▶ [TASK PROMPT]
Copy out exactly the lines from the first line of the material below through the line containing "brown brick E1:F1", and nothing beyond them.

▶ [SOURCE MATERIAL]

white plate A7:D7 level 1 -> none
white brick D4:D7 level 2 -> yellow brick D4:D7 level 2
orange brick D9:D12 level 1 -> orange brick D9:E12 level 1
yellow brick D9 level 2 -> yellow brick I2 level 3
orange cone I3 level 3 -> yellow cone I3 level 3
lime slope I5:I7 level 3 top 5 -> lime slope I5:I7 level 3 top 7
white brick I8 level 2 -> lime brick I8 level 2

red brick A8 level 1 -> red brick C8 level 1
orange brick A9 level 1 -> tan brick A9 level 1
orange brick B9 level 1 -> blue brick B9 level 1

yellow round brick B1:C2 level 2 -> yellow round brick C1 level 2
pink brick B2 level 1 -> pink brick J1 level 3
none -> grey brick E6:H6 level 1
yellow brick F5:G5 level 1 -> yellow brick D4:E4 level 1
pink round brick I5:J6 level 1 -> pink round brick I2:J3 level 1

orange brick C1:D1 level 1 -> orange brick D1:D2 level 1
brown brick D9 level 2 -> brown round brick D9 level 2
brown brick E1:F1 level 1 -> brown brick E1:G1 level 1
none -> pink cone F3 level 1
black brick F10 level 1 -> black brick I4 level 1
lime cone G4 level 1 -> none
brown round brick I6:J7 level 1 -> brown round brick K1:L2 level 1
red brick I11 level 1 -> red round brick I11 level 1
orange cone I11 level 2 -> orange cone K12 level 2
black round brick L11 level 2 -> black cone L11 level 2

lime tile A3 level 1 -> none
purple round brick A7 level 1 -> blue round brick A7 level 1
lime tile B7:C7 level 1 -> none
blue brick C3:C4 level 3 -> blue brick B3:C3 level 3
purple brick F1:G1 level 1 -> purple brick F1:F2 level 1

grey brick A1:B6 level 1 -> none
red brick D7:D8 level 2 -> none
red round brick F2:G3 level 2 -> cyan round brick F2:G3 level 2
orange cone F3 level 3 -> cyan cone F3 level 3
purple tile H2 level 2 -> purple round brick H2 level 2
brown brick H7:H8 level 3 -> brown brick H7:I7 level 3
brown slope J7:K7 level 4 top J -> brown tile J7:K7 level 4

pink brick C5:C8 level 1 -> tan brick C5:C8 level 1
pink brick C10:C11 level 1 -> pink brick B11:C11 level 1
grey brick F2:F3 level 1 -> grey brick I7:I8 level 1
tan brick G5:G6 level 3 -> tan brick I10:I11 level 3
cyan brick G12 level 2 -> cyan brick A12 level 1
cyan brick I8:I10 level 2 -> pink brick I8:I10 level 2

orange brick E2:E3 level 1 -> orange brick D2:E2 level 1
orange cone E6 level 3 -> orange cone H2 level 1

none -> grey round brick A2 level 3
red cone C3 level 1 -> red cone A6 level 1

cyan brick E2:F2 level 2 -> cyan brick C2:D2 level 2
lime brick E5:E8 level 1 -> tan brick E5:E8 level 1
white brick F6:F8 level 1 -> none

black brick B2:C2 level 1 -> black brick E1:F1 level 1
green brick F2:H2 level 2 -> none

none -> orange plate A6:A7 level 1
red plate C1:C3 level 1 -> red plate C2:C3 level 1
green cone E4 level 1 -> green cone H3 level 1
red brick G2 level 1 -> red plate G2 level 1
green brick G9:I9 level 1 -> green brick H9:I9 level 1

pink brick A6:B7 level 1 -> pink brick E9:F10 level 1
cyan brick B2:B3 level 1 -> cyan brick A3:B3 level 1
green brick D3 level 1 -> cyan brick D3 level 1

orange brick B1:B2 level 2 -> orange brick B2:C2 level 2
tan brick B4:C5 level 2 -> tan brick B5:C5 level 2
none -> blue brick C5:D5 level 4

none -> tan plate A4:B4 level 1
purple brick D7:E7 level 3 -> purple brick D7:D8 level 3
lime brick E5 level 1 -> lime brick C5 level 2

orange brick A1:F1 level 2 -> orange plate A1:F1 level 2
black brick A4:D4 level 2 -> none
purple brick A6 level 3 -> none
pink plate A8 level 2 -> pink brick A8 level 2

▶ [REPLY]
white plate A7:D7 level 1 -> none
white brick D4:D7 level 2 -> yellow brick D4:D7 level 2
orange brick D9:D12 level 1 -> orange brick D9:E12 level 1
yellow brick D9 level 2 -> yellow brick I2 level 3
orange cone I3 level 3 -> yellow cone I3 level 3
lime slope I5:I7 level 3 top 5 -> lime slope I5:I7 level 3 top 7
white brick I8 level 2 -> lime brick I8 level 2

red brick A8 level 1 -> red brick C8 level 1
orange brick A9 level 1 -> tan brick A9 level 1
orange brick B9 level 1 -> blue brick B9 level 1

yellow round brick B1:C2 level 2 -> yellow round brick C1 level 2
pink brick B2 level 1 -> pink brick J1 level 3
none -> grey brick E6:H6 level 1
yellow brick F5:G5 level 1 -> yellow brick D4:E4 level 1
pink round brick I5:J6 level 1 -> pink round brick I2:J3 level 1

orange brick C1:D1 level 1 -> orange brick D1:D2 level 1
brown brick D9 level 2 -> brown round brick D9 level 2
brown brick E1:F1 level 1 -> brown brick E1:G1 level 1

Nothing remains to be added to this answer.